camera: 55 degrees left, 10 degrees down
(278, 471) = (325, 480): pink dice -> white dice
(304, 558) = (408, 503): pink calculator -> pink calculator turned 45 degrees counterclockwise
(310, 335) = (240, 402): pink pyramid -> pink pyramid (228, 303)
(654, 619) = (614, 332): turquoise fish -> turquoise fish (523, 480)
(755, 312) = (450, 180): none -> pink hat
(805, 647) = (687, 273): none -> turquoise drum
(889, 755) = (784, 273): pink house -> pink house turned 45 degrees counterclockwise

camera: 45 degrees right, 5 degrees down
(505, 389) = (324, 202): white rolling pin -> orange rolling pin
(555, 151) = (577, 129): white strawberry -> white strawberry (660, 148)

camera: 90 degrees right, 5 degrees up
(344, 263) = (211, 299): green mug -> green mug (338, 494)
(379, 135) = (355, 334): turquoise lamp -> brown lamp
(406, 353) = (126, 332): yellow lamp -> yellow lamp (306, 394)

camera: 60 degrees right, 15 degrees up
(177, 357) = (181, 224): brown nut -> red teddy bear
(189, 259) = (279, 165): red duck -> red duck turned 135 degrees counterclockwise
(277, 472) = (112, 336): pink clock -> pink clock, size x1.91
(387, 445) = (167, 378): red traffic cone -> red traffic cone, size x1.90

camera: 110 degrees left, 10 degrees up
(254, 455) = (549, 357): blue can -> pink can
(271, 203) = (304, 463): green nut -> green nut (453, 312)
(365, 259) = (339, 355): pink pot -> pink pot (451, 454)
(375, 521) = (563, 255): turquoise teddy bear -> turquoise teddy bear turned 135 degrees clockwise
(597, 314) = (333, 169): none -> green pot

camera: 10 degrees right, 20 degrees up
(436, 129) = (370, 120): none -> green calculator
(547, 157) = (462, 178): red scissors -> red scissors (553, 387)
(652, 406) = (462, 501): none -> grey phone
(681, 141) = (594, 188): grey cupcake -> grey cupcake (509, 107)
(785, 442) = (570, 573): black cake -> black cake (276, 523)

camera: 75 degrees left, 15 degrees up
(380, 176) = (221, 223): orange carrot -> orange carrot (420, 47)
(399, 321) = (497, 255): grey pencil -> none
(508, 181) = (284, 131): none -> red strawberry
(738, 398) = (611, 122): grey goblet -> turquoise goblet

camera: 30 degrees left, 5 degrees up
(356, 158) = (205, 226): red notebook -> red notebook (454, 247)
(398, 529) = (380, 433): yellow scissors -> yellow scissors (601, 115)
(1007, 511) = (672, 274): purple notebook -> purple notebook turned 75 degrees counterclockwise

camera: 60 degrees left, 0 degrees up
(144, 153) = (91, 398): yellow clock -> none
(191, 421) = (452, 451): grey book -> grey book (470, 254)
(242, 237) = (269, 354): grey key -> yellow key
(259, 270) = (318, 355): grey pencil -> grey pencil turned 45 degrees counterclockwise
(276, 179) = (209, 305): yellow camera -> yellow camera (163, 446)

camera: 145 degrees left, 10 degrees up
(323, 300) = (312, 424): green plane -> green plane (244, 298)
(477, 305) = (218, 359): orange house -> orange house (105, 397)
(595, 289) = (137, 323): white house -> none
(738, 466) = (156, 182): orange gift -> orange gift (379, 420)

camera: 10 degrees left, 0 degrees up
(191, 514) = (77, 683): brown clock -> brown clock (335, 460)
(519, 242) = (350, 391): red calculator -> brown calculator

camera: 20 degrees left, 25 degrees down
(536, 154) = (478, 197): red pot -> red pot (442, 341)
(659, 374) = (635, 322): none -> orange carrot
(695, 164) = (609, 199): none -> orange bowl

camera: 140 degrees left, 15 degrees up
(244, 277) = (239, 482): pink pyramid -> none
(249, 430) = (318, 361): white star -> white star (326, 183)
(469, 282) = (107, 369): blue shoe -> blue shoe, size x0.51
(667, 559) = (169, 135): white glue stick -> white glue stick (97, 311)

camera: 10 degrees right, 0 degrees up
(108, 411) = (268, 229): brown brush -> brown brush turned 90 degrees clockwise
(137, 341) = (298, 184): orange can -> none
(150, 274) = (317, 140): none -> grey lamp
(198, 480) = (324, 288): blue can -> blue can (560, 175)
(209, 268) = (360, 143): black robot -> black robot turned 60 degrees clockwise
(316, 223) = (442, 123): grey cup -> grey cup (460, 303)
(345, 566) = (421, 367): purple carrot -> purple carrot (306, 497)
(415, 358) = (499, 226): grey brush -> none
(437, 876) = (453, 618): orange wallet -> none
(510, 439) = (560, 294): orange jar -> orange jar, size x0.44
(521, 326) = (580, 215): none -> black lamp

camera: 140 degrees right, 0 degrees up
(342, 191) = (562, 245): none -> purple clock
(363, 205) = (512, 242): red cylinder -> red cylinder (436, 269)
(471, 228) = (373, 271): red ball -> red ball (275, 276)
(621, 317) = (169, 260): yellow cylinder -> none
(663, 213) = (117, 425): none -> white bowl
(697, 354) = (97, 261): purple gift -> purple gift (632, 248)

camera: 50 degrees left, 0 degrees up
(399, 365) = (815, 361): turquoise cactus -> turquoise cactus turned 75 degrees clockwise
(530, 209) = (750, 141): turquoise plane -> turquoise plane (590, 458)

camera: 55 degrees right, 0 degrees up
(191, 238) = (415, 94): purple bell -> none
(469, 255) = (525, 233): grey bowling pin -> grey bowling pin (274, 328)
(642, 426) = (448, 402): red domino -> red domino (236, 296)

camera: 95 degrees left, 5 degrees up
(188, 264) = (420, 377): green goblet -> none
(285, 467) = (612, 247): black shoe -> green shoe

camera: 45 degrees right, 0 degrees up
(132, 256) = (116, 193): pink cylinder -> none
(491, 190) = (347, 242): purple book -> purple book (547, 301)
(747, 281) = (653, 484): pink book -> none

#### [PROBLEM STATEMENT]
The entries above hold the needed span. Transcribe exactly the lines from the one with "(477, 305) = (218, 359): orange" to the one with "(363, 205) = (512, 242): red", both included.

#### [SOLUTION FOR THIS PROBLEM]
(477, 305) = (218, 359): orange house -> orange house (105, 397)
(595, 289) = (137, 323): white house -> none
(738, 466) = (156, 182): orange gift -> orange gift (379, 420)

camera: 10 degrees left, 0 degrees up
(191, 514) = (77, 683): brown clock -> brown clock (335, 460)
(519, 242) = (350, 391): red calculator -> brown calculator

camera: 20 degrees left, 25 degrees down
(536, 154) = (478, 197): red pot -> red pot (442, 341)
(659, 374) = (635, 322): none -> orange carrot
(695, 164) = (609, 199): none -> orange bowl

camera: 140 degrees left, 15 degrees up
(244, 277) = (239, 482): pink pyramid -> none
(249, 430) = (318, 361): white star -> white star (326, 183)
(469, 282) = (107, 369): blue shoe -> blue shoe, size x0.51
(667, 559) = (169, 135): white glue stick -> white glue stick (97, 311)

camera: 10 degrees right, 0 degrees up
(108, 411) = (268, 229): brown brush -> brown brush turned 90 degrees clockwise
(137, 341) = (298, 184): orange can -> none
(150, 274) = (317, 140): none -> grey lamp
(198, 480) = (324, 288): blue can -> blue can (560, 175)
(209, 268) = (360, 143): black robot -> black robot turned 60 degrees clockwise
(316, 223) = (442, 123): grey cup -> grey cup (460, 303)
(345, 566) = (421, 367): purple carrot -> purple carrot (306, 497)
(415, 358) = (499, 226): grey brush -> none
(437, 876) = (453, 618): orange wallet -> none
(510, 439) = (560, 294): orange jar -> orange jar, size x0.44
(521, 326) = (580, 215): none -> black lamp

camera: 140 degrees right, 0 degrees up
(342, 191) = (562, 245): none -> purple clock
(363, 205) = (512, 242): red cylinder -> red cylinder (436, 269)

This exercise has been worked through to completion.